Problem description:
Every line below from the one with "D1: zener 9.1V" through the one with "U3: L9110S -> MX1508" should be retyped exactly, both ends included; no other lines and no pictures.

Start of Data excerpts

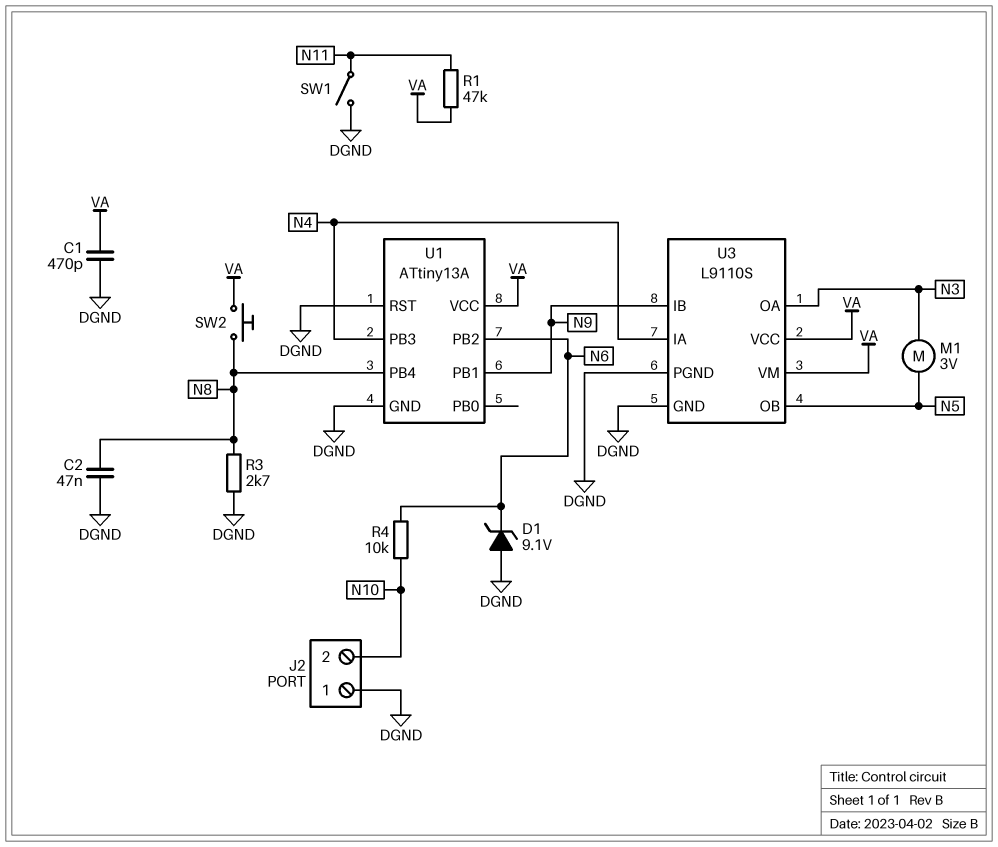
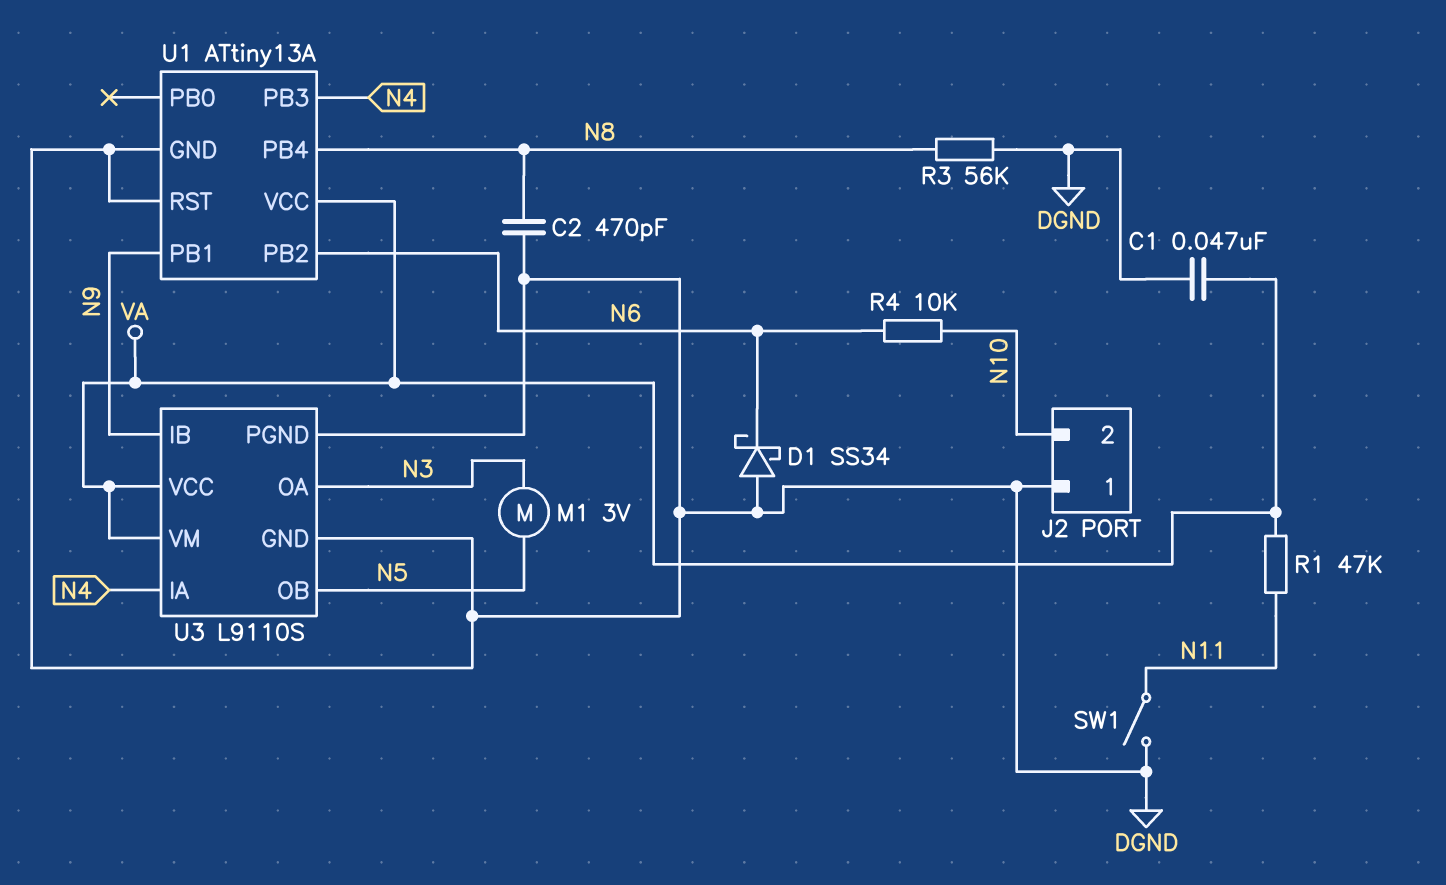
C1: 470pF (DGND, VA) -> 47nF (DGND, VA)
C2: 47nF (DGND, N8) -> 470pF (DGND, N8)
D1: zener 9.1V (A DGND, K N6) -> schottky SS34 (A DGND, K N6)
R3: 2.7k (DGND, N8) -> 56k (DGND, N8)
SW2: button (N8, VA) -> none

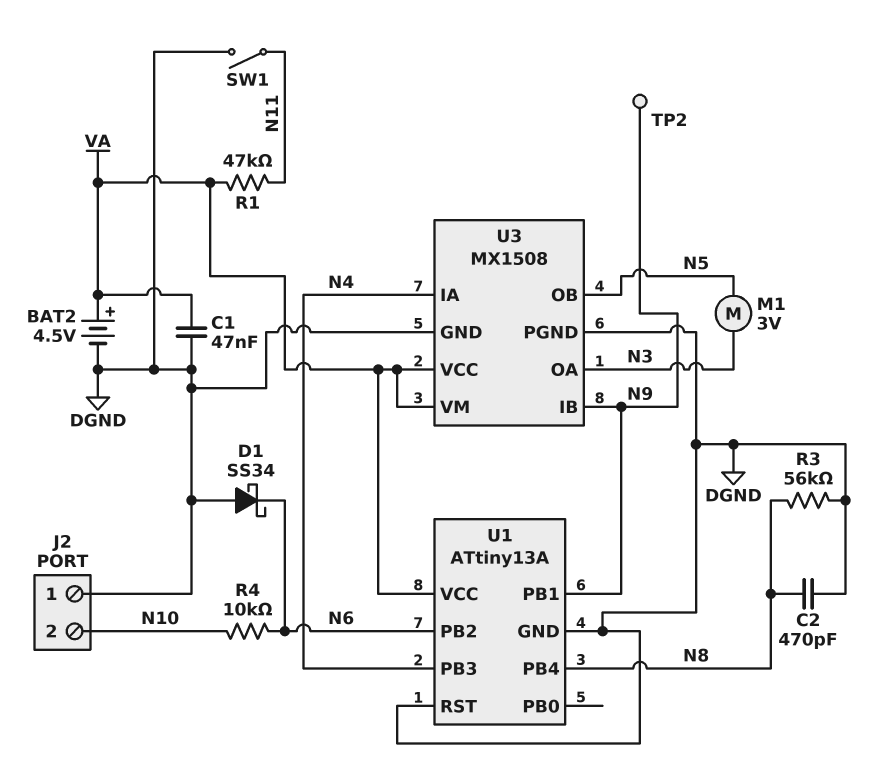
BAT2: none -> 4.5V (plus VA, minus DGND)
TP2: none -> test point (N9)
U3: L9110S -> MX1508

End of Data excerpts
Start of Data excerpts

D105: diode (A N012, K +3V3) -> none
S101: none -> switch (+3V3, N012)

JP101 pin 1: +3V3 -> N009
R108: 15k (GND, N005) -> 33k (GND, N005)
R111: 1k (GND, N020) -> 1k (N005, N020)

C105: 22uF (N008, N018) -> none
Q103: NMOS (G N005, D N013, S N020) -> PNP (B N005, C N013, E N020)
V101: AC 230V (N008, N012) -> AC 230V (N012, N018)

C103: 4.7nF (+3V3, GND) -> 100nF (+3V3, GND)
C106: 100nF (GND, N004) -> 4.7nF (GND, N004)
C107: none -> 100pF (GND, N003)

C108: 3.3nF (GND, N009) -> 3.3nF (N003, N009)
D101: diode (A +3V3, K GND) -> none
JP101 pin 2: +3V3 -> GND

End of Data excerpts

The completed task:
D1: zener 9.1V (A DGND, K N6) -> schottky SS34 (A DGND, K N6)
R3: 2.7k (DGND, N8) -> 56k (DGND, N8)
SW2: button (N8, VA) -> none

BAT2: none -> 4.5V (plus VA, minus DGND)
TP2: none -> test point (N9)
U3: L9110S -> MX1508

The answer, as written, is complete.